[DATA EXTRACT Boundary: Start]

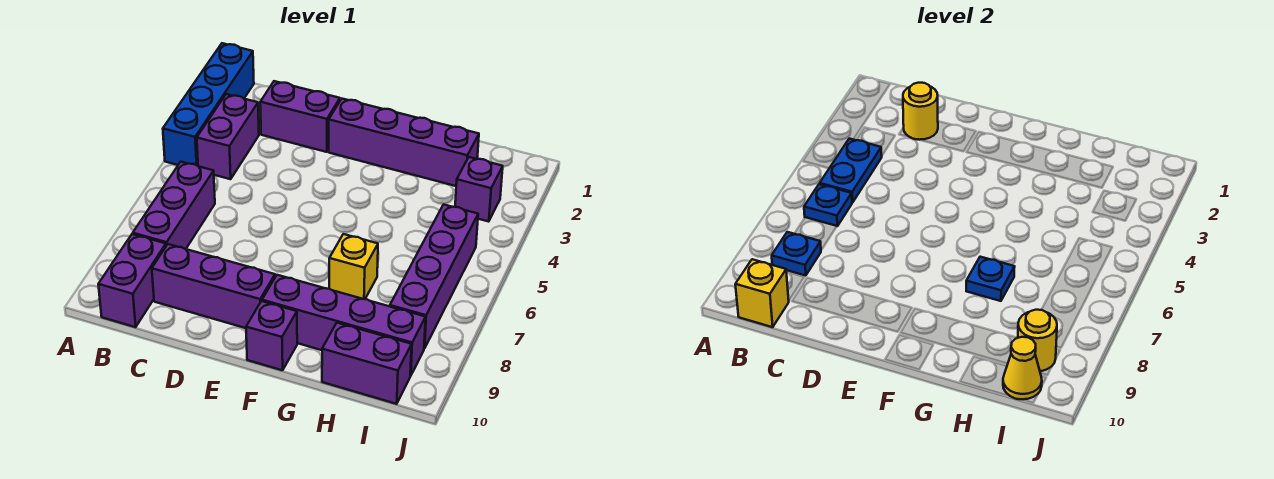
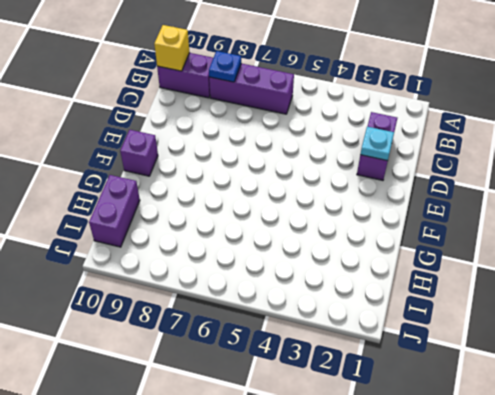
cyan plate D2 level 2 -> none
none -> blue brick A1:A4 level 1
none -> purple brick B3:B4 level 1
none -> purple brick C9:E9 level 1

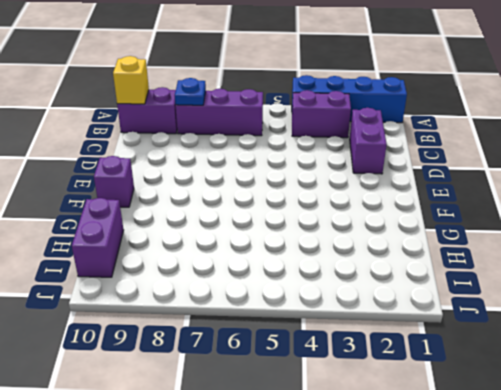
none -> purple brick C9:E9 level 1
none -> purple brick E2:H2 level 1
none -> purple brick F9:I9 level 1

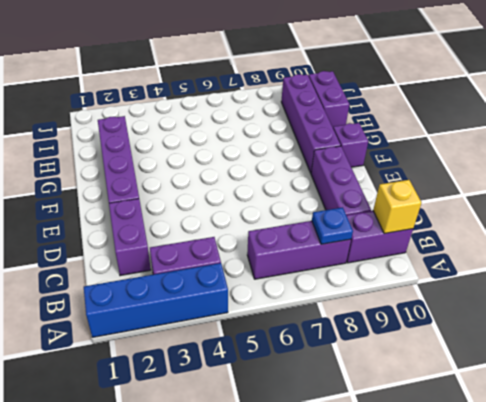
none -> yellow brick G7 level 1
none -> purple brick I3 level 1
none -> purple brick I5:I8 level 1

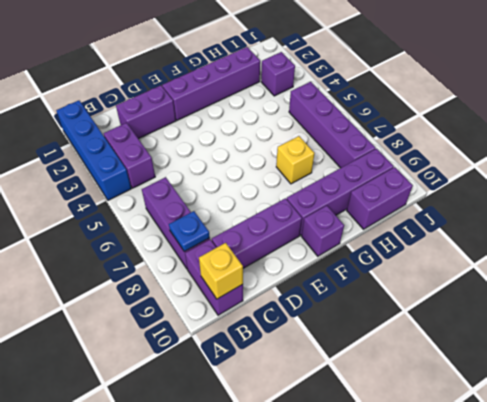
none -> blue plate B4:B5 level 2
none -> blue plate B6 level 2
none -> yellow round brick C2 level 2

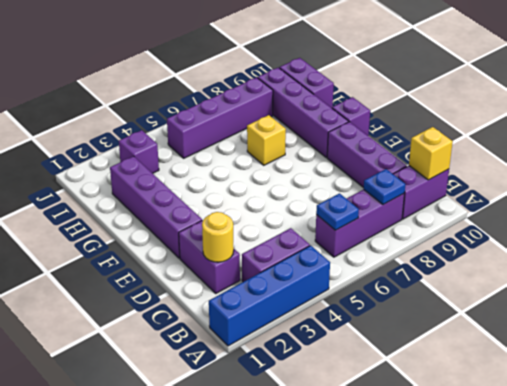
none -> blue plate B4:B5 level 2
none -> blue plate G7 level 2
none -> yellow round brick I9 level 2

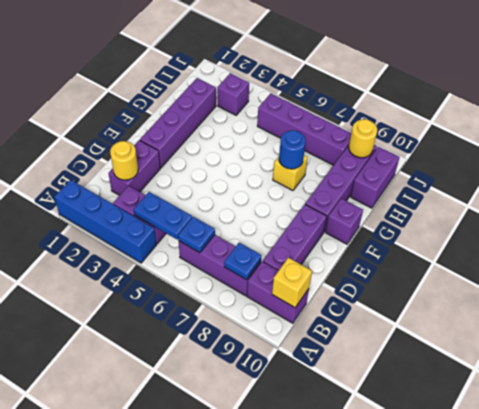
blue round brick G7 level 2 -> blue plate G7 level 2
none -> yellow cone I10 level 2

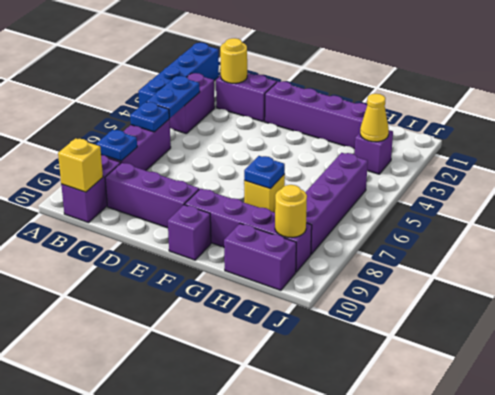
yellow cone I3 level 2 -> yellow cone I10 level 2

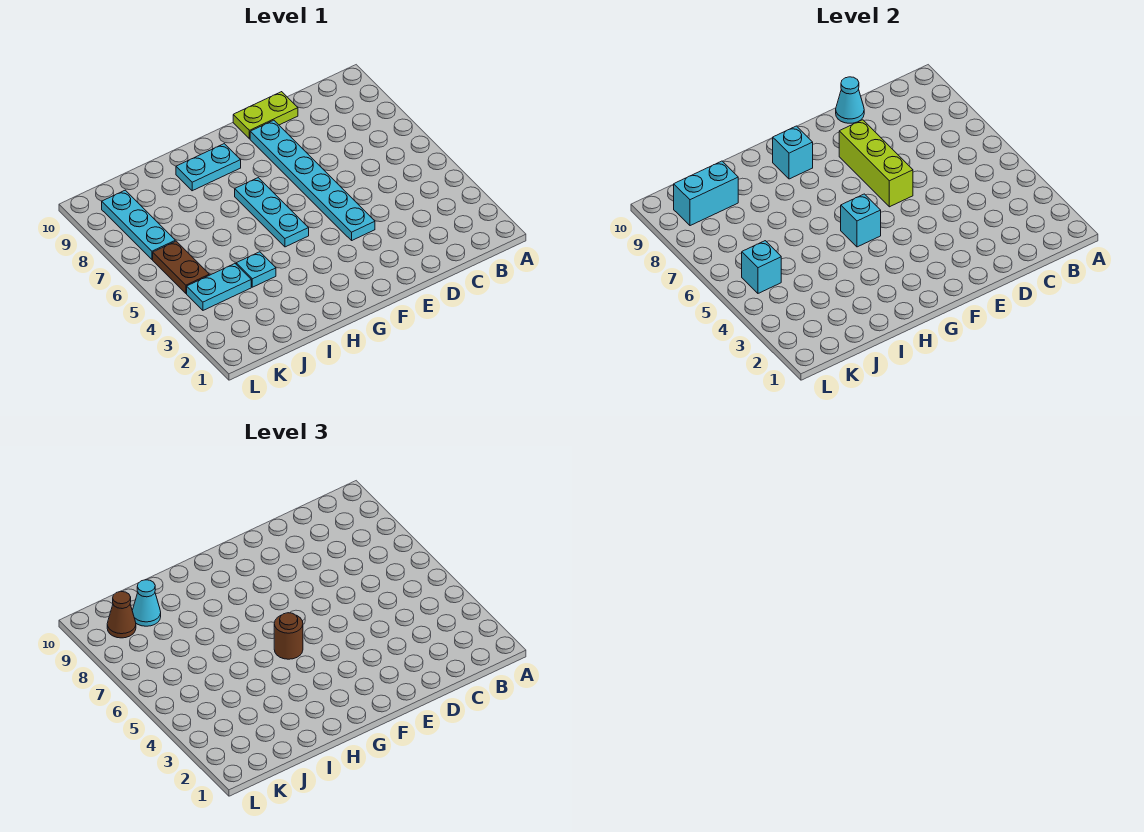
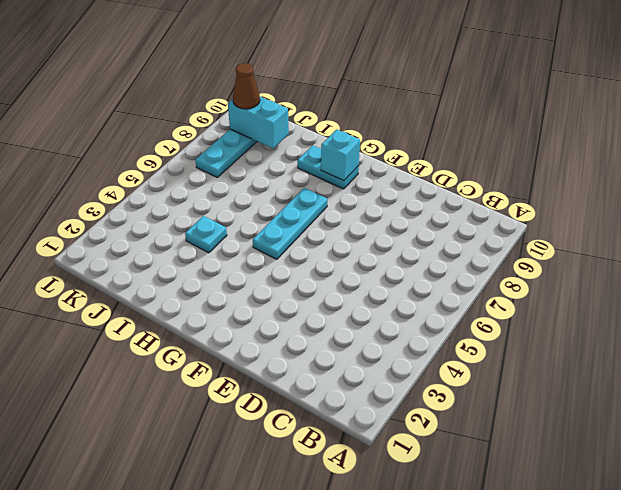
none -> lime plate D10:E10 level 1
none -> cyan plate E4:E9 level 1
none -> cyan plate J4:K4 level 1

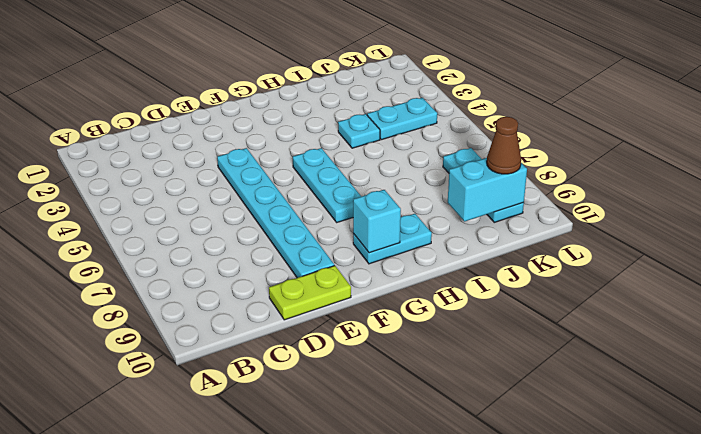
none -> brown plate K5:K6 level 1
none -> cyan cone D10 level 2
none -> lime brick E6:E8 level 2

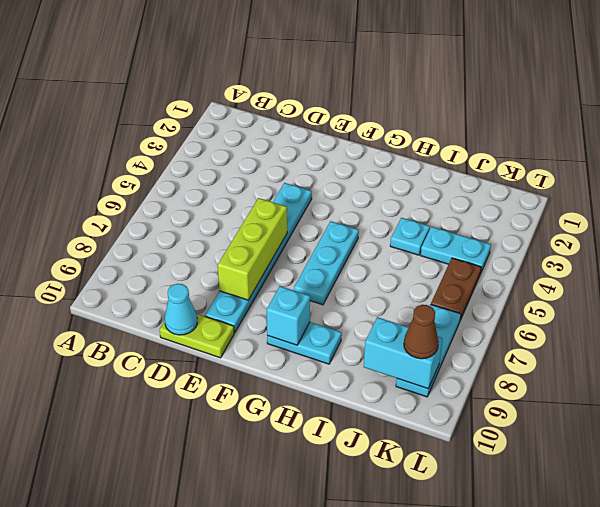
none -> cyan brick G5 level 2
none -> cyan brick K5 level 2
none -> brown round brick G5 level 3

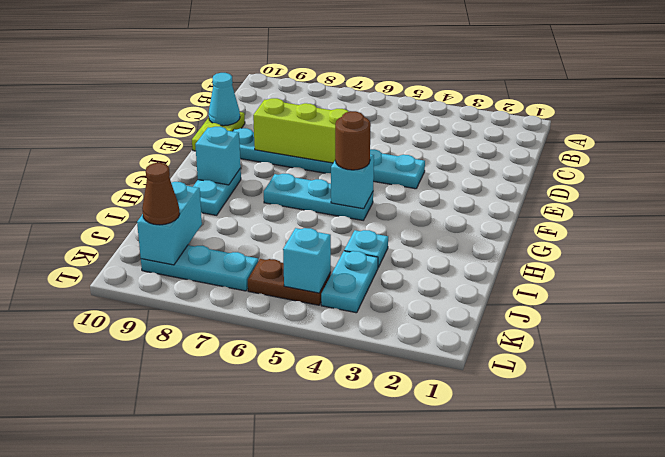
none -> cyan cone J9 level 3

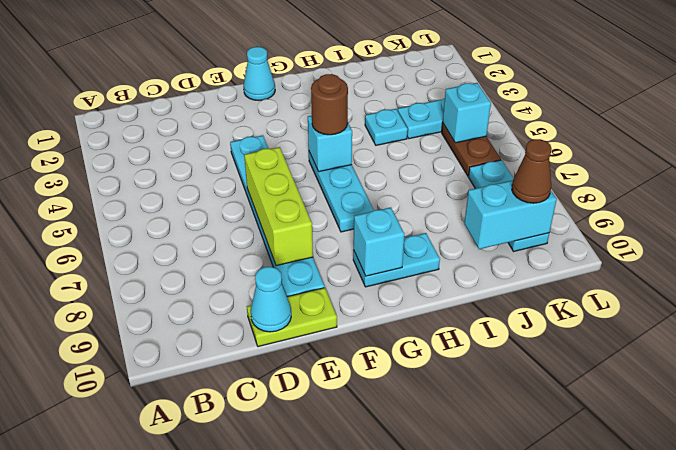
cyan cone F1 level 1 -> cyan cone J9 level 3

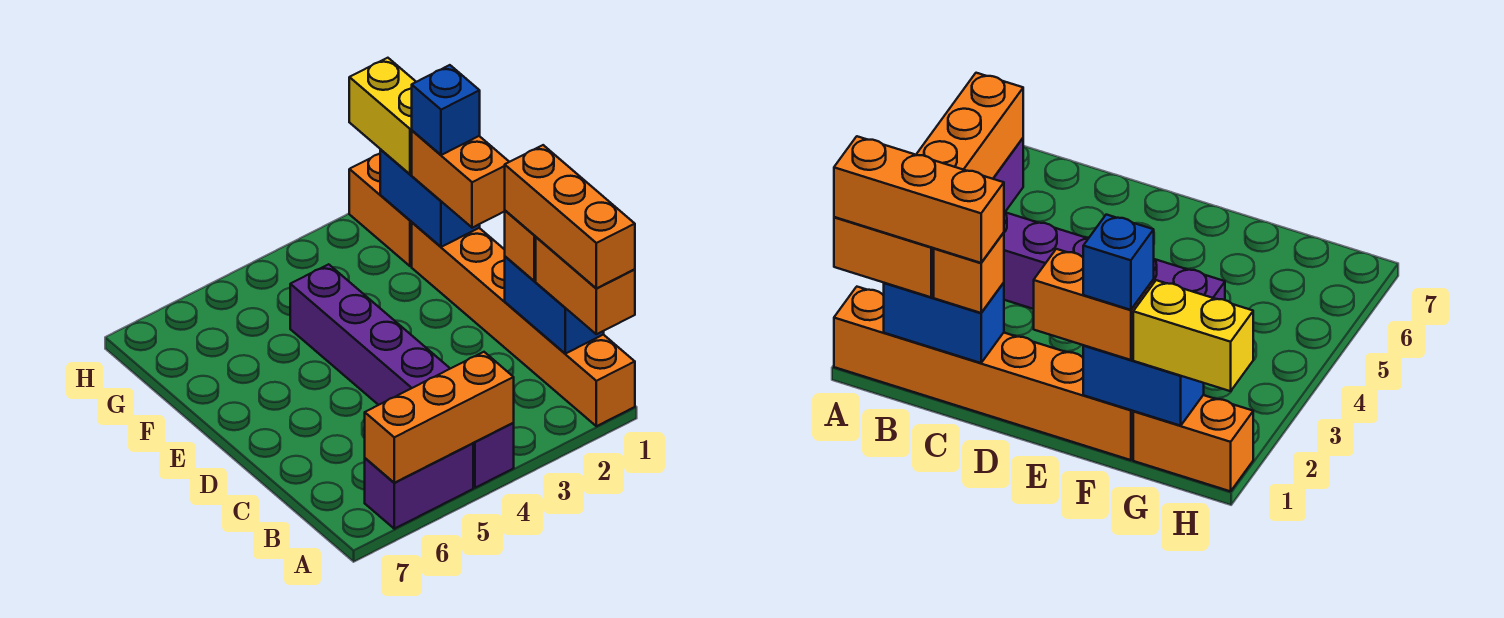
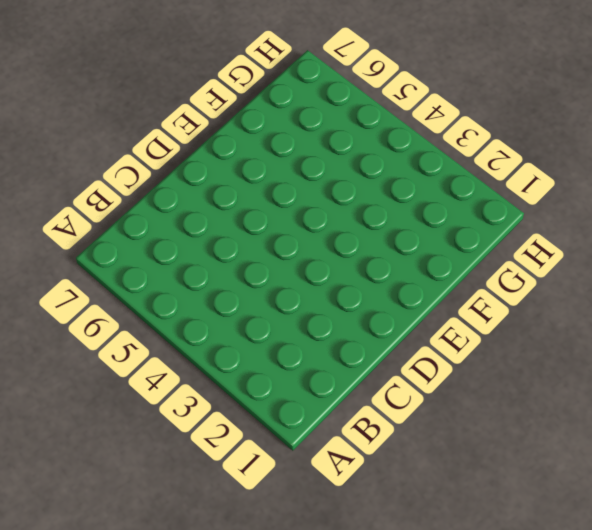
none -> orange brick A1:F1 level 1
none -> purple brick A4:F4 level 1
none -> purple brick A5:A6 level 1

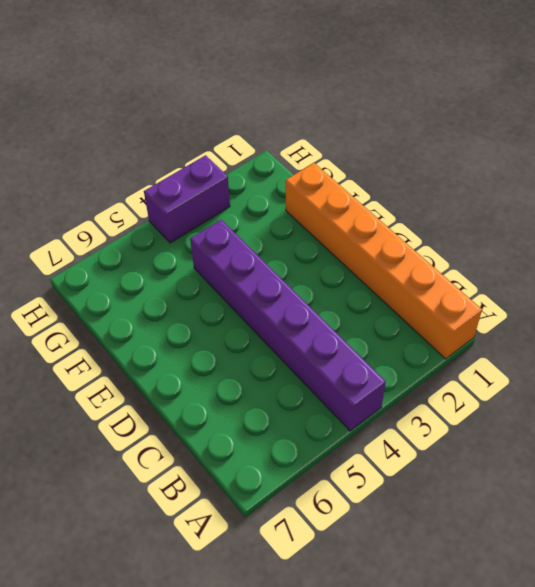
purple brick H3:H4 level 1 -> purple brick A5:A6 level 1
none -> orange brick G1:H1 level 1
none -> orange brick A4:A6 level 2
none -> blue brick B1:C1 level 2

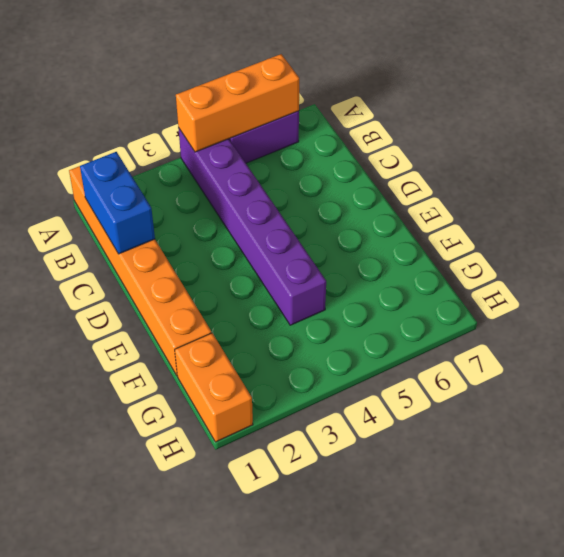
none -> blue brick F1:G1 level 2
none -> orange brick A1:B1 level 3
none -> orange brick C1 level 3

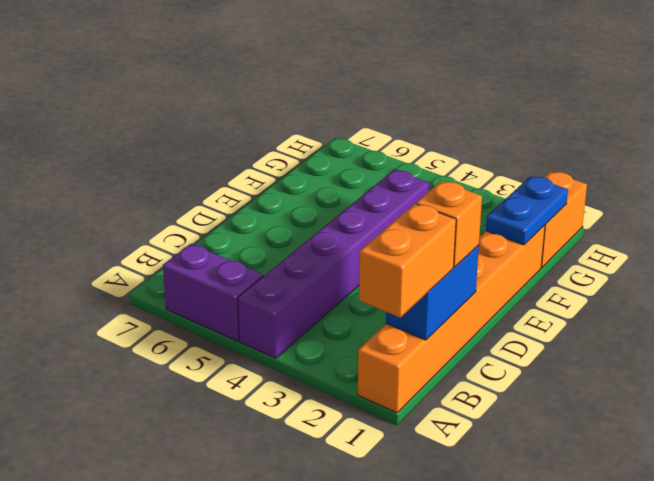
blue plate F1:G1 level 2 -> blue brick F1:G1 level 2
none -> orange brick A4:A6 level 2
none -> orange brick E1:F1 level 3
none -> yellow brick G1:H1 level 3

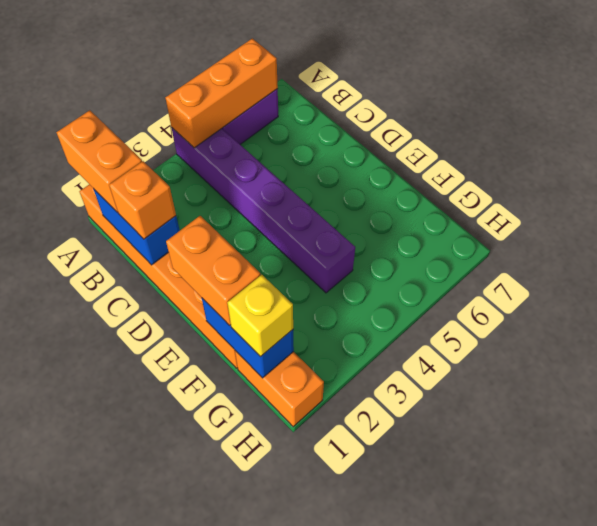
yellow brick G1 level 3 -> yellow brick G1:H1 level 3
none -> orange brick A1:C1 level 4
none -> blue brick F1 level 4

[DATA EXTRACT Boundary: End]

YOUR OBJECTIVE →
All that is needed is an exact copy of the lines from the top of the entries through the line containing "none -> cyan plate J4:K4 level 1", pictures left out.

RESULT OF THIS EXERCISE →
cyan plate D2 level 2 -> none
none -> blue brick A1:A4 level 1
none -> purple brick B3:B4 level 1
none -> purple brick C9:E9 level 1

none -> purple brick C9:E9 level 1
none -> purple brick E2:H2 level 1
none -> purple brick F9:I9 level 1

none -> yellow brick G7 level 1
none -> purple brick I3 level 1
none -> purple brick I5:I8 level 1

none -> blue plate B4:B5 level 2
none -> blue plate B6 level 2
none -> yellow round brick C2 level 2

none -> blue plate B4:B5 level 2
none -> blue plate G7 level 2
none -> yellow round brick I9 level 2

blue round brick G7 level 2 -> blue plate G7 level 2
none -> yellow cone I10 level 2

yellow cone I3 level 2 -> yellow cone I10 level 2

none -> lime plate D10:E10 level 1
none -> cyan plate E4:E9 level 1
none -> cyan plate J4:K4 level 1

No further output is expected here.